▶ What you will do
Please set down, word for word, the lines of the records that begin at the line containing "Question: Which object" and stop after the line containing "(B) curtain", with both of those lines included.

Rows of spatial question data
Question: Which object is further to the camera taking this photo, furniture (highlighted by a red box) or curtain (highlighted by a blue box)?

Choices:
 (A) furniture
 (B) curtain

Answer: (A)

==

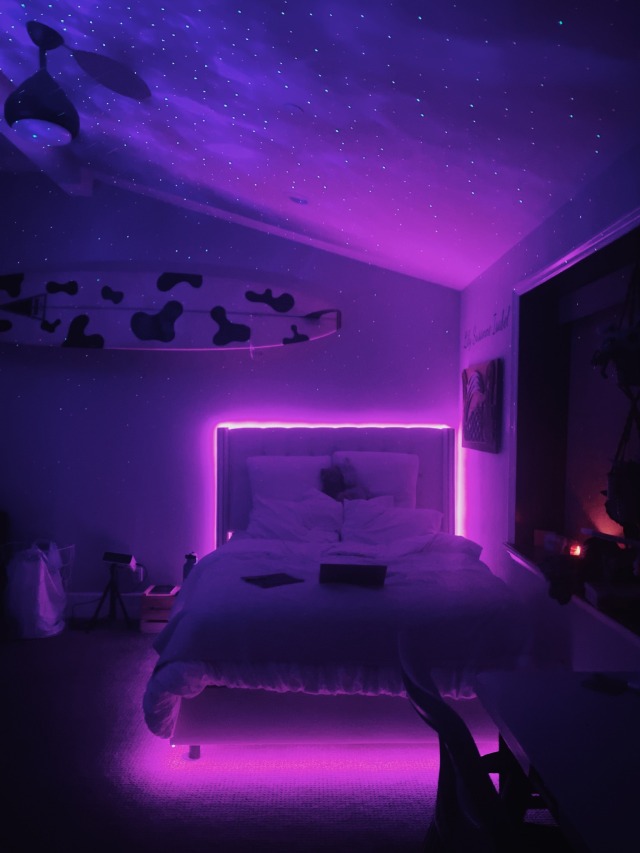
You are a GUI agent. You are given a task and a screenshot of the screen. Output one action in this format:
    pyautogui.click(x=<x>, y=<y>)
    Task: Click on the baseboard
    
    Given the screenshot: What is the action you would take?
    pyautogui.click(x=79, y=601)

▶ Result of this exercise
Question: Which object is further to the camera taking this photo, furniture (highlighted by a red box) or curtain (highlighted by a blue box)?

Choices:
 (A) furniture
 (B) curtain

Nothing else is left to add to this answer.